▶ **Detected change data**
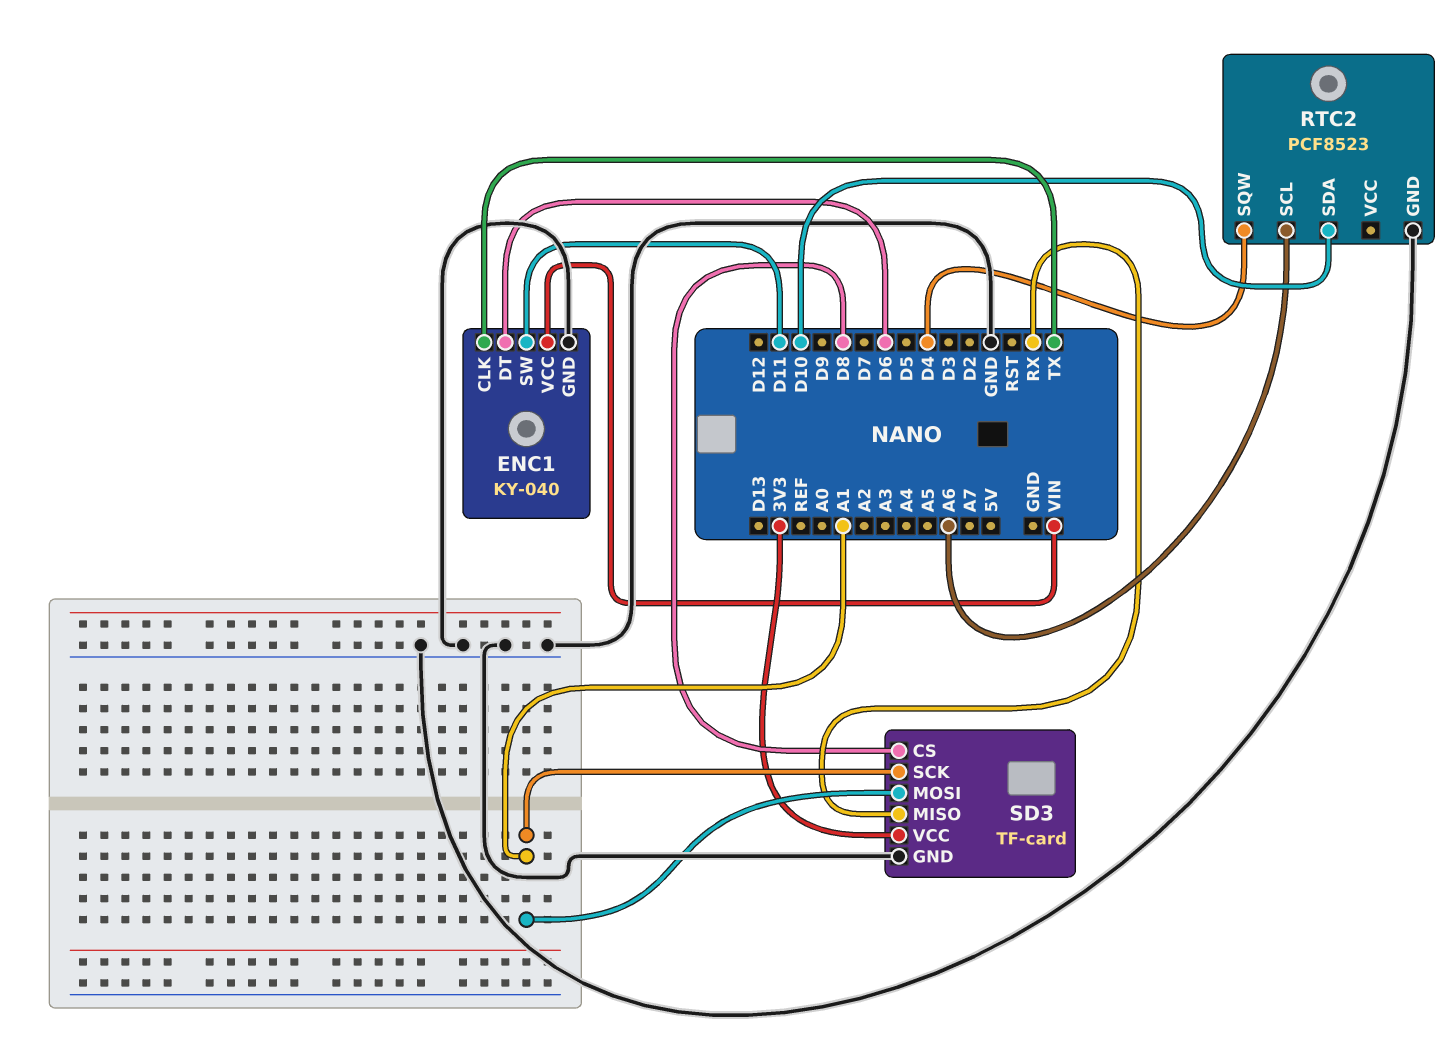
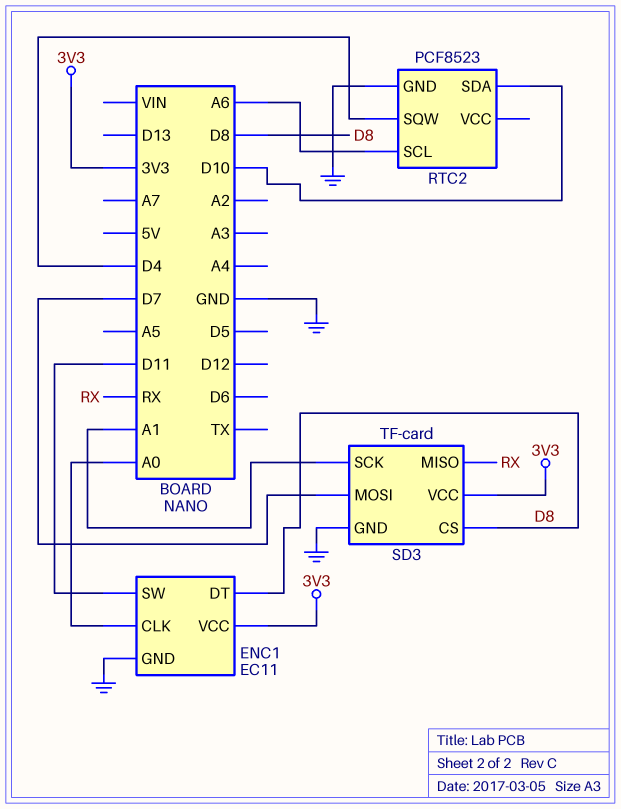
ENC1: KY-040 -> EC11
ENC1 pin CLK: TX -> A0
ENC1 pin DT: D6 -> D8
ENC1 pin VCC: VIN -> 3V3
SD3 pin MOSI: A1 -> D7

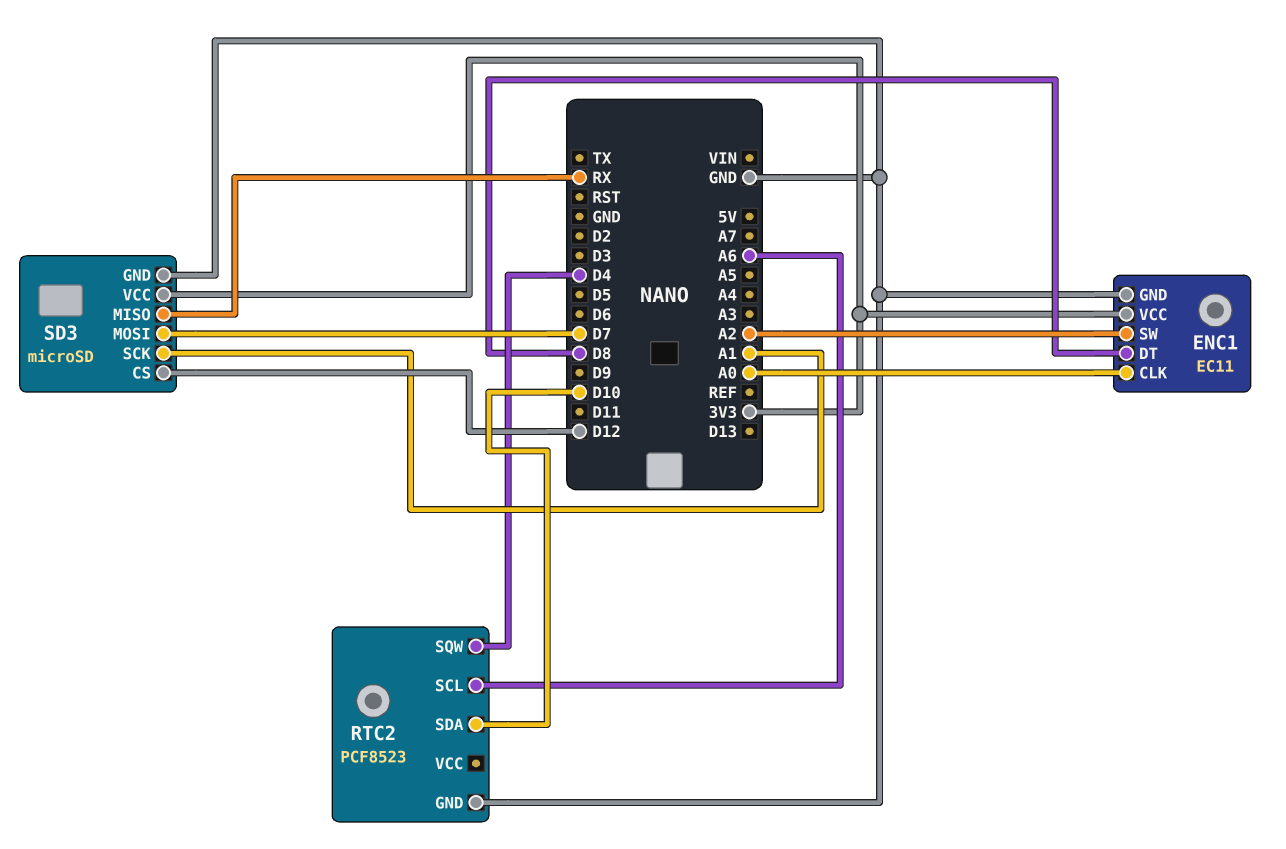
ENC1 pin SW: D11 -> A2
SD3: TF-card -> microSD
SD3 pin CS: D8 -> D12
--
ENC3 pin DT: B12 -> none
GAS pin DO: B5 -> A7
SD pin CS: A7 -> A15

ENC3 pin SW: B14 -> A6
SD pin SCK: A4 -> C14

▶ **DIRECTIONS**
Reproduce exactly, with no pictures, the lines above from the one holding "ENC1 pin DT: D6 -> D8" to the one holding "SD3 pin CS: D8 -> D12", inclusive.

▶ **TASK RESULT**
ENC1 pin DT: D6 -> D8
ENC1 pin VCC: VIN -> 3V3
SD3 pin MOSI: A1 -> D7

ENC1 pin SW: D11 -> A2
SD3: TF-card -> microSD
SD3 pin CS: D8 -> D12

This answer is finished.